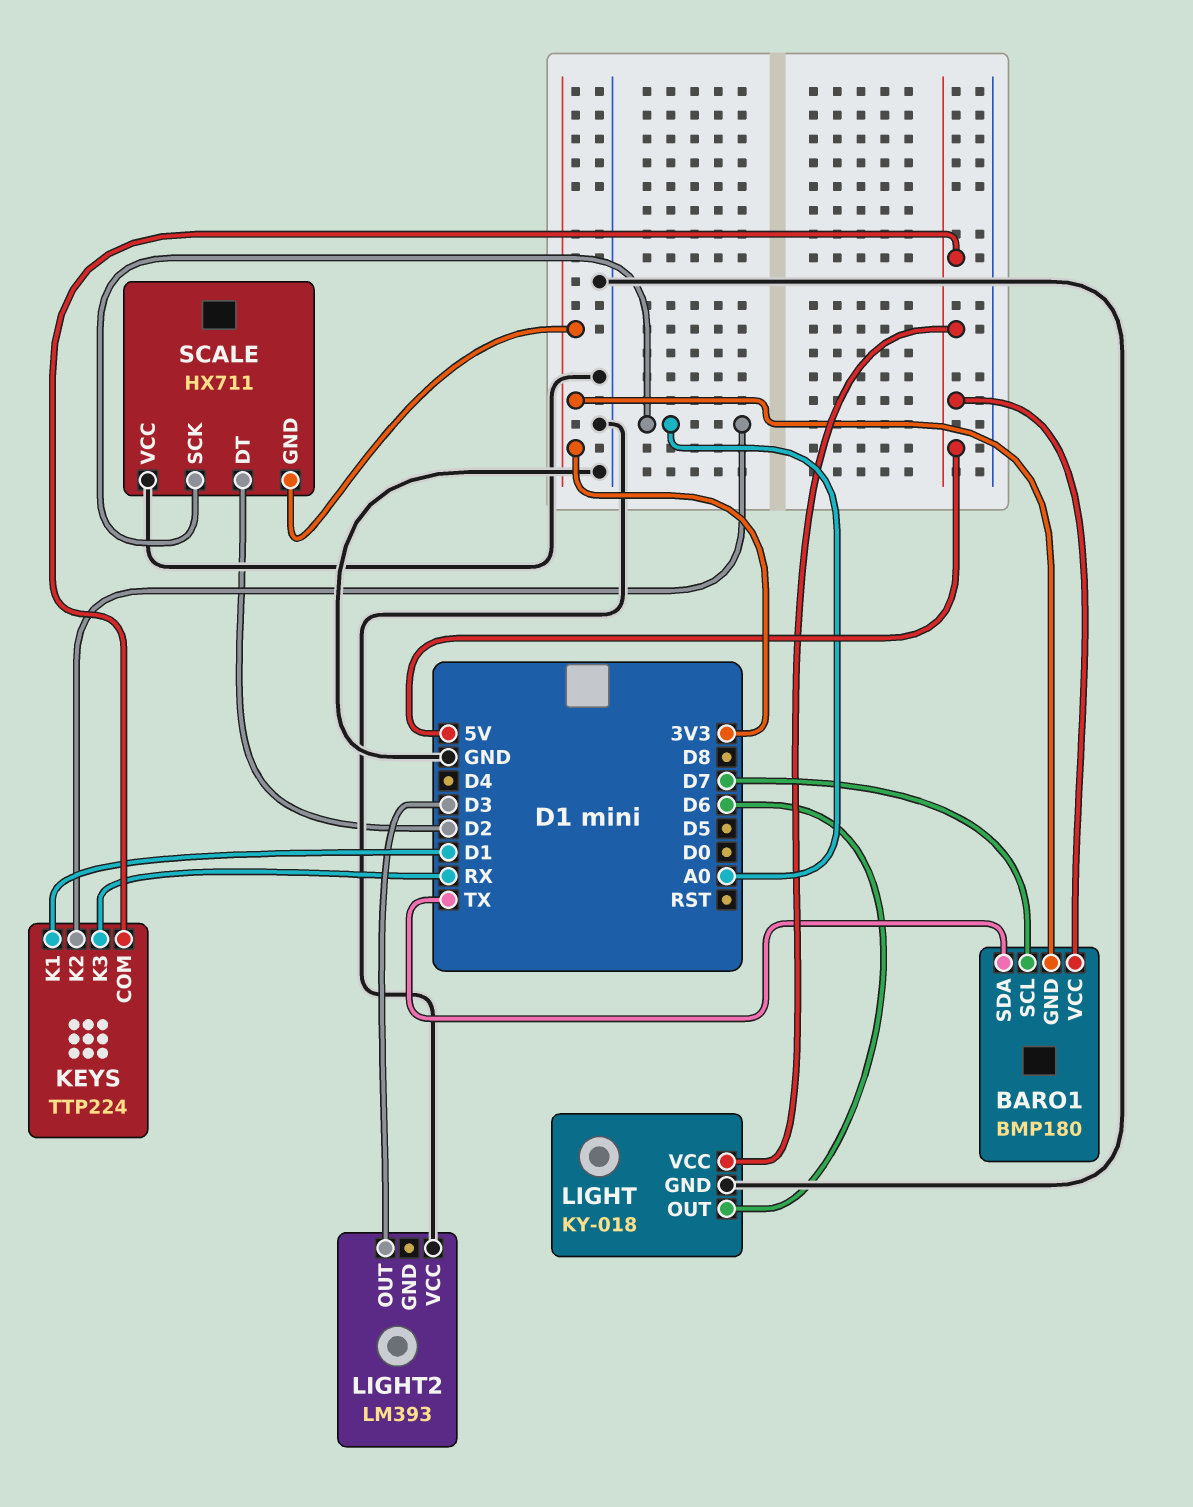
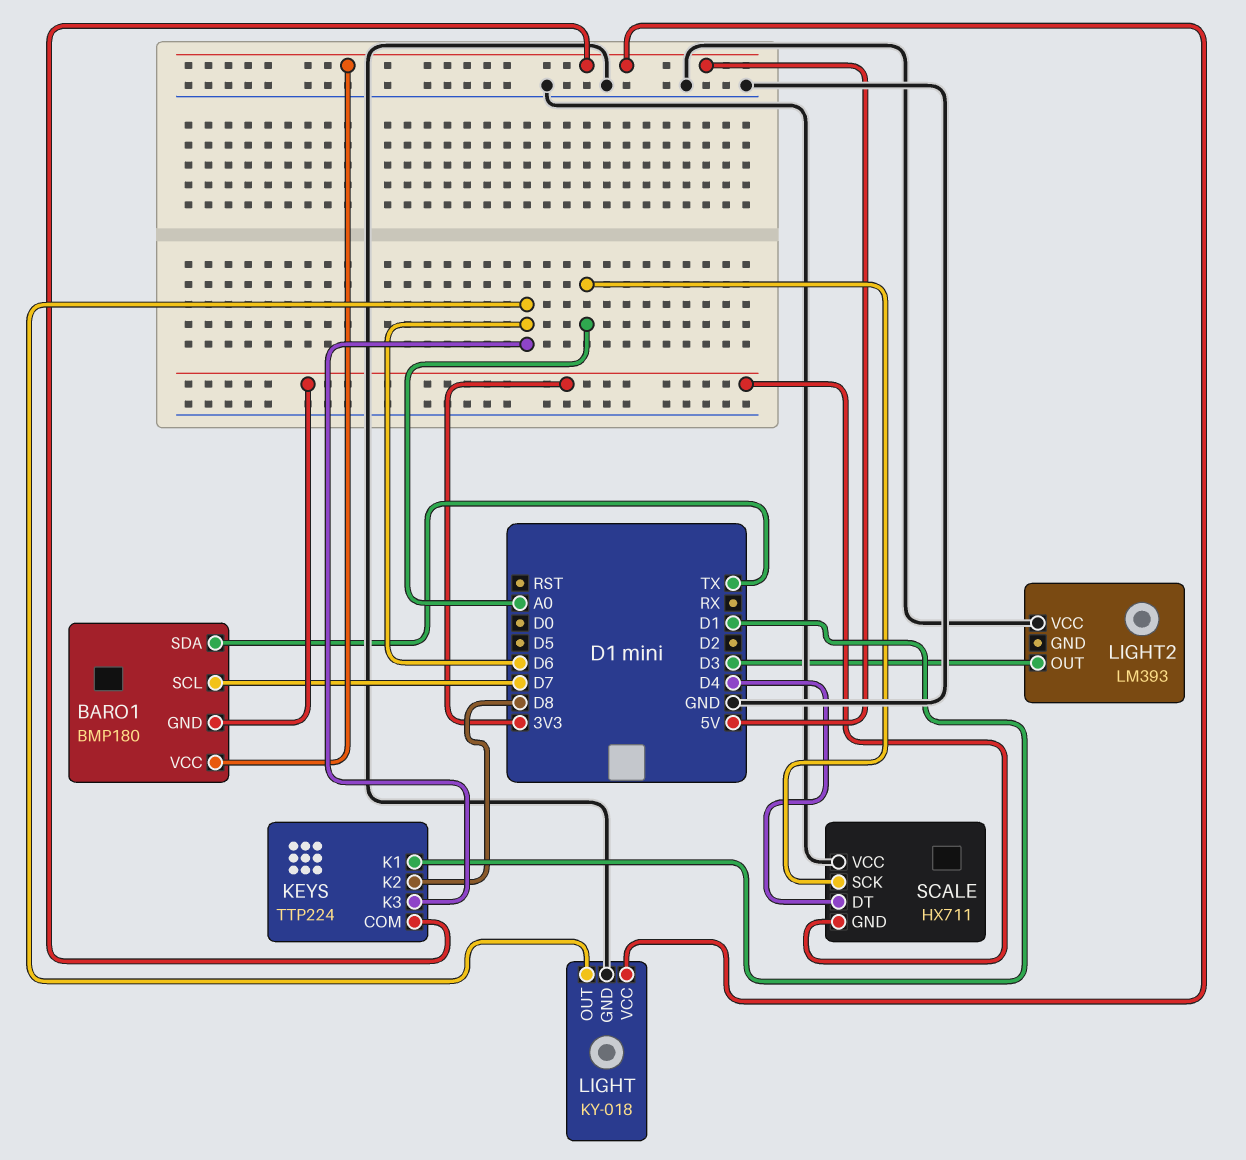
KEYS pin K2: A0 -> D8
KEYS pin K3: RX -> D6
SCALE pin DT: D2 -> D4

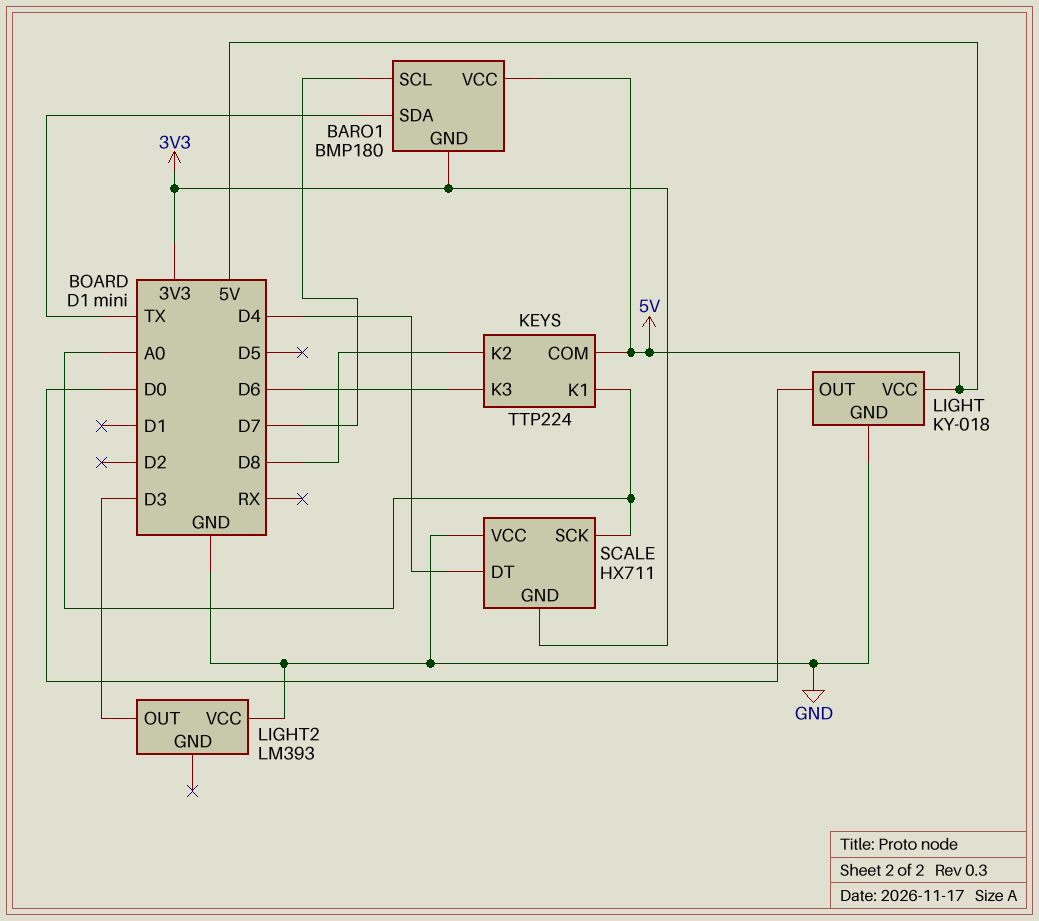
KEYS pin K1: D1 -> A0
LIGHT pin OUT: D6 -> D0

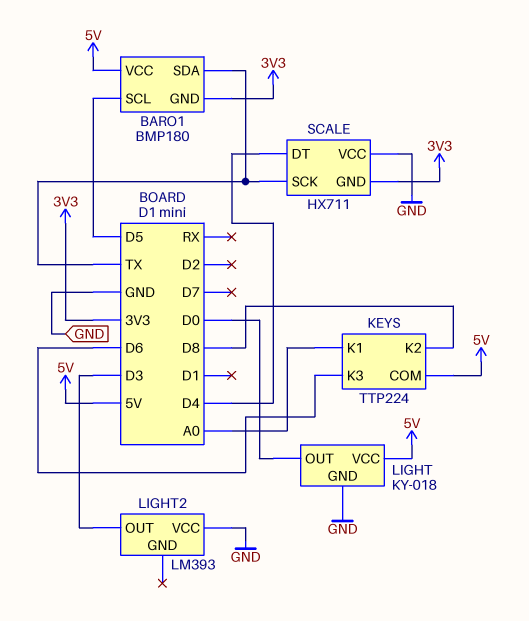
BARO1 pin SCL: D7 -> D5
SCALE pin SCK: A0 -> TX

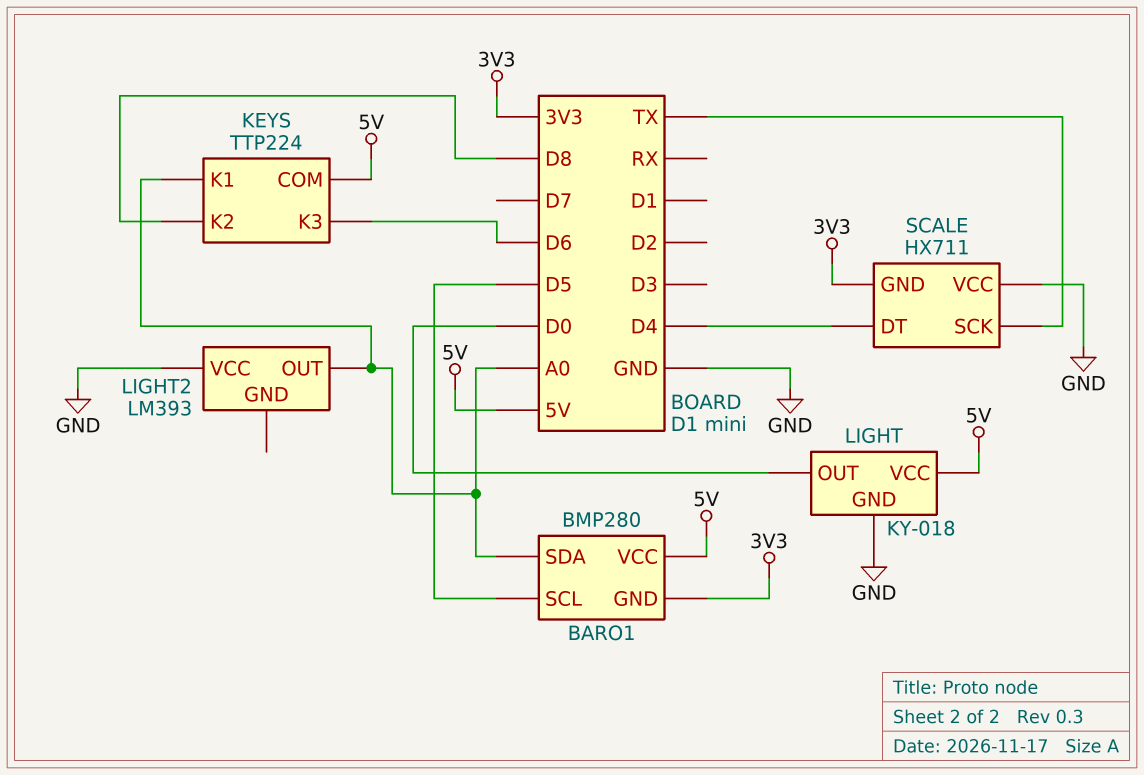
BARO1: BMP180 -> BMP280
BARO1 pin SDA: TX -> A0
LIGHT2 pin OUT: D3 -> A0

--------

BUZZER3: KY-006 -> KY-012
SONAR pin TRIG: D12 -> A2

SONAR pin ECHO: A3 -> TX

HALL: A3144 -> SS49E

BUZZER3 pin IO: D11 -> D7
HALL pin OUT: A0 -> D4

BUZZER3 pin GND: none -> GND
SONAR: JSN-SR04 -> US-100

--------

Exercise directions: From the records above, copy exactly the lines starting at the one with "SCALE pin SCK: A0 -> TX" and ending at the one with "LIGHT2 pin OUT: D3 -> A0", and no others. Pictures stay out.

Exercise response:
SCALE pin SCK: A0 -> TX

BARO1: BMP180 -> BMP280
BARO1 pin SDA: TX -> A0
LIGHT2 pin OUT: D3 -> A0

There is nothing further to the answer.